[Object matching data]
____

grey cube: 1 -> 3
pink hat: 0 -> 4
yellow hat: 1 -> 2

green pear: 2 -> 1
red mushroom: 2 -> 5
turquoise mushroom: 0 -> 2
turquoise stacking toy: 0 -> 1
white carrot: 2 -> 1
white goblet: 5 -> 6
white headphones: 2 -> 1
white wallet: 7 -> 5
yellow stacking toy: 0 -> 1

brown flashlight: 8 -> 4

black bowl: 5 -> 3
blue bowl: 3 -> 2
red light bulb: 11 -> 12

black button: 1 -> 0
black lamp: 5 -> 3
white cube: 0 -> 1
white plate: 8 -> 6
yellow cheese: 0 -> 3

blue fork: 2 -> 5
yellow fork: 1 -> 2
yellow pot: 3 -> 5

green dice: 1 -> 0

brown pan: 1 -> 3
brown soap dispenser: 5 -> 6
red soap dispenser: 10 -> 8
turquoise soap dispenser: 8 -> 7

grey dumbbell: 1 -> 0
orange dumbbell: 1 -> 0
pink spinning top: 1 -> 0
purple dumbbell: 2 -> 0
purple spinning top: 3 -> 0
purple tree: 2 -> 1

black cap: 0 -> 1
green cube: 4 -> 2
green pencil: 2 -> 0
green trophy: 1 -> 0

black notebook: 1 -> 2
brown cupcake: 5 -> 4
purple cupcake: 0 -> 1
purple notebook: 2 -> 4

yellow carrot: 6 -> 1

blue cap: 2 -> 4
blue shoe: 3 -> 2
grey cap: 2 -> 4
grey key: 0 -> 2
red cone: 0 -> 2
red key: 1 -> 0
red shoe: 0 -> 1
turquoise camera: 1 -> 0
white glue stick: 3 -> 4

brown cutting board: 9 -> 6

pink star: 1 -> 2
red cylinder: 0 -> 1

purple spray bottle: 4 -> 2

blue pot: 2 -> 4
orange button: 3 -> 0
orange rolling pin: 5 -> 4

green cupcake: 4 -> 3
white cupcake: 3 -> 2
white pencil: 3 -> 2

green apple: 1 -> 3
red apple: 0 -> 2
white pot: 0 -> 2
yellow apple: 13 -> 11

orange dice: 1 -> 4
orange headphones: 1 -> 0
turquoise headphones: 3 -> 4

____

[EXERCISE]
Which lines above contain the word "cube"? Copy each of them.

[WRITTEN ANSWER]
grey cube: 1 -> 3
white cube: 0 -> 1
green cube: 4 -> 2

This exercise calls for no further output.